● **Written problem**
Write out every record below exactly as it appears.

● **Data for the task**
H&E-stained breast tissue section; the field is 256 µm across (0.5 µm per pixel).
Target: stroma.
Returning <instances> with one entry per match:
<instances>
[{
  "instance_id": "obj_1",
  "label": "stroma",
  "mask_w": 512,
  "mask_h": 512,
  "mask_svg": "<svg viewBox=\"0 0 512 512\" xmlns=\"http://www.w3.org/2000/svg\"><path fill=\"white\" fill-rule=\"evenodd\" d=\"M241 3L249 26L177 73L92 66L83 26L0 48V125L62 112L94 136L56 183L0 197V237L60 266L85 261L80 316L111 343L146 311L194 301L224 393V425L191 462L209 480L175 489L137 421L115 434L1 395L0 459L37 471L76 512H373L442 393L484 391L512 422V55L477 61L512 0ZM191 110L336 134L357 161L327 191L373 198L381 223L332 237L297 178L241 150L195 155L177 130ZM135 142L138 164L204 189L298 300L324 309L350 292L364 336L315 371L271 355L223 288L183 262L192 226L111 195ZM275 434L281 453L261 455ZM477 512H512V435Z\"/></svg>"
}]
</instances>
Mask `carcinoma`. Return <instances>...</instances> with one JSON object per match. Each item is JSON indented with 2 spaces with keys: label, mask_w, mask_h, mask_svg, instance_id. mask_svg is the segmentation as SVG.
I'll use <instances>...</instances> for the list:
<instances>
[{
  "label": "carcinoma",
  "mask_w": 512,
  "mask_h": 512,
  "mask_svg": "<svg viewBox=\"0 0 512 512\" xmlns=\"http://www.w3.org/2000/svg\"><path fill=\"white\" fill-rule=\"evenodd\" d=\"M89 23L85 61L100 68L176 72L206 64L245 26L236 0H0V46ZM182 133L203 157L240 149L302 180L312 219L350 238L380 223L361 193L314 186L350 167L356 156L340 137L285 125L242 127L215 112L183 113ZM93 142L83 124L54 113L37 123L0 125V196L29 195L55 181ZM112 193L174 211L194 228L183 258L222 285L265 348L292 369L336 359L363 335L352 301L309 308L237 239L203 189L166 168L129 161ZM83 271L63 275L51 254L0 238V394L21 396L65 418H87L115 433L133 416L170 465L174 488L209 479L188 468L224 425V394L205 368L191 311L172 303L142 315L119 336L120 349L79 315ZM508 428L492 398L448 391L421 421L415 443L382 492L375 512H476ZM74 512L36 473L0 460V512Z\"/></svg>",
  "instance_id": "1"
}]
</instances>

● **Response to the task**
H&E-stained breast tissue section; the field is 256 µm across (0.5 µm per pixel).
Target: stroma.
Returning <instances> with one entry per match:
<instances>
[{
  "instance_id": "obj_1",
  "label": "stroma",
  "mask_w": 512,
  "mask_h": 512,
  "mask_svg": "<svg viewBox=\"0 0 512 512\" xmlns=\"http://www.w3.org/2000/svg\"><path fill=\"white\" fill-rule=\"evenodd\" d=\"M241 3L249 26L177 73L92 66L83 26L0 48V125L62 112L94 136L56 183L0 197V237L60 266L85 261L80 316L111 343L146 311L194 301L224 393V425L191 462L209 480L175 489L137 421L115 434L1 395L0 459L37 471L76 512H373L442 393L484 391L512 422V55L477 61L512 0ZM191 110L336 134L357 161L327 191L373 198L381 223L332 237L297 178L241 150L195 155L177 130ZM135 142L138 164L204 189L298 300L324 309L350 292L364 336L315 371L271 355L223 288L183 262L192 226L111 195ZM275 434L281 453L261 455ZM477 512H512V435Z\"/></svg>"
}]
</instances>
Mask `carcinoma`. Return <instances>...</instances> with one JSON object per match. Each item is JSON indented with 2 spaces with keys: label, mask_w, mask_h, mask_svg, instance_id. mask_svg is the segmentation as SVG.
I'll use <instances>...</instances> for the list:
<instances>
[{
  "label": "carcinoma",
  "mask_w": 512,
  "mask_h": 512,
  "mask_svg": "<svg viewBox=\"0 0 512 512\" xmlns=\"http://www.w3.org/2000/svg\"><path fill=\"white\" fill-rule=\"evenodd\" d=\"M89 23L85 61L100 68L176 72L206 64L245 26L236 0H0V46ZM182 133L203 157L240 149L302 180L312 219L350 238L380 223L361 193L314 186L350 167L356 156L340 137L285 125L242 127L215 112L183 113ZM93 142L83 124L54 113L37 123L0 125V196L29 195L55 181ZM112 193L174 211L194 228L183 258L222 285L265 348L292 369L336 359L363 335L352 301L309 308L237 239L203 189L166 168L129 161ZM83 271L63 275L51 254L0 238V394L21 396L65 418H87L115 433L133 416L170 465L174 488L209 479L188 468L224 425V394L205 368L191 311L172 303L142 315L119 336L120 349L79 315ZM508 428L492 398L448 391L421 421L415 443L382 492L375 512H476ZM74 512L36 473L0 460V512Z\"/></svg>",
  "instance_id": "1"
}]
</instances>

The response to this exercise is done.